◆ What this task involves
All lines from the one containing "RADIO1 pin CE: B4 -> B6" through the last line below must be duplicated exactly, with nothing outside that span.

(Items from a data source)
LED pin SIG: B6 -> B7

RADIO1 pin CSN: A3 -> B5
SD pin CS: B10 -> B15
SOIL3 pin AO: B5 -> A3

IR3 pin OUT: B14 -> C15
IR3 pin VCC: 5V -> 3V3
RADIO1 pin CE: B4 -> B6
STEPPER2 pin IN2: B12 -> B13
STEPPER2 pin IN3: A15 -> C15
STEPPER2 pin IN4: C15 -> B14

◆ Your solution
RADIO1 pin CE: B4 -> B6
STEPPER2 pin IN2: B12 -> B13
STEPPER2 pin IN3: A15 -> C15
STEPPER2 pin IN4: C15 -> B14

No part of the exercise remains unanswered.